◆ Task objective ◆
Copy from the first line below down to and including the line with "bączek (różowy) <625". Skip the pictures.

[Before-and-after object listings]
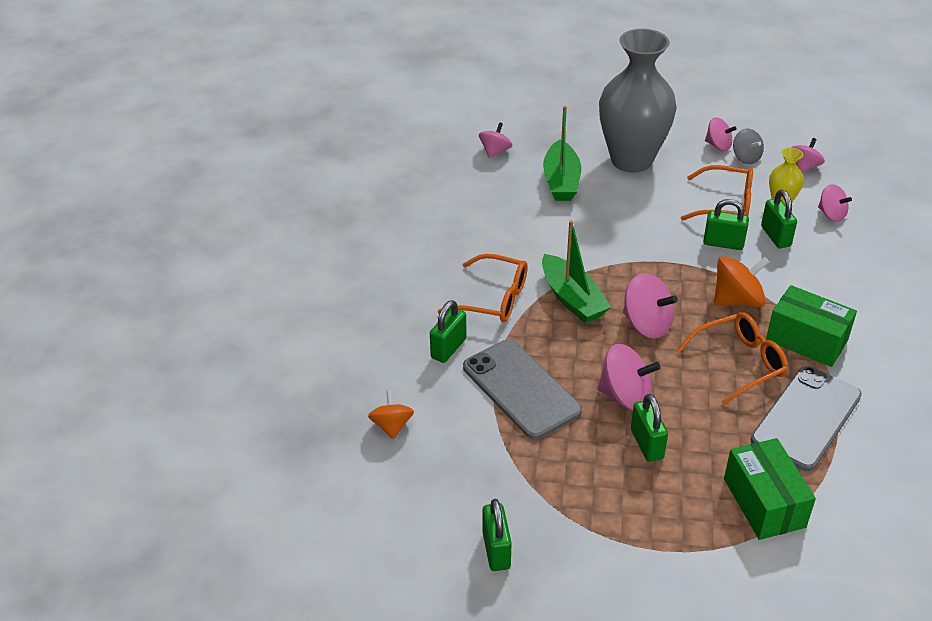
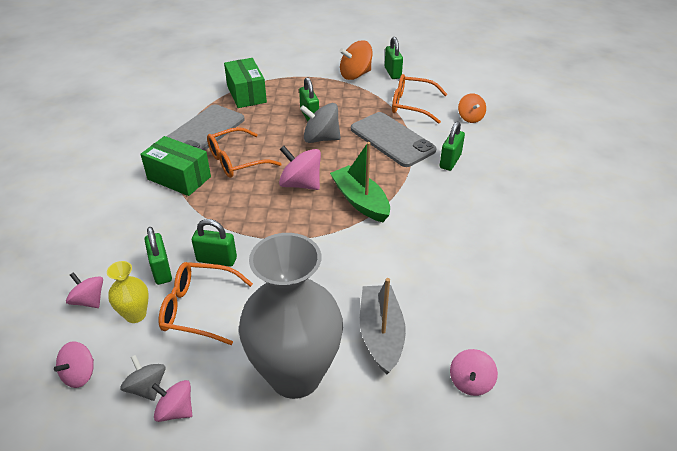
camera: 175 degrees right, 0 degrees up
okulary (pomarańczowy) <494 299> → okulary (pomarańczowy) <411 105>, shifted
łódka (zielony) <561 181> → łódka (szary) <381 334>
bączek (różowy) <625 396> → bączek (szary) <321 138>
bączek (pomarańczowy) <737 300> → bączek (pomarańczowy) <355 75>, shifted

◆ Exercise solution ◆
camera: 175 degrees right, 0 degrees up
okulary (pomarańczowy) <494 299> → okulary (pomarańczowy) <411 105>, shifted
łódka (zielony) <561 181> → łódka (szary) <381 334>
bączek (różowy) <625 396> → bączek (szary) <321 138>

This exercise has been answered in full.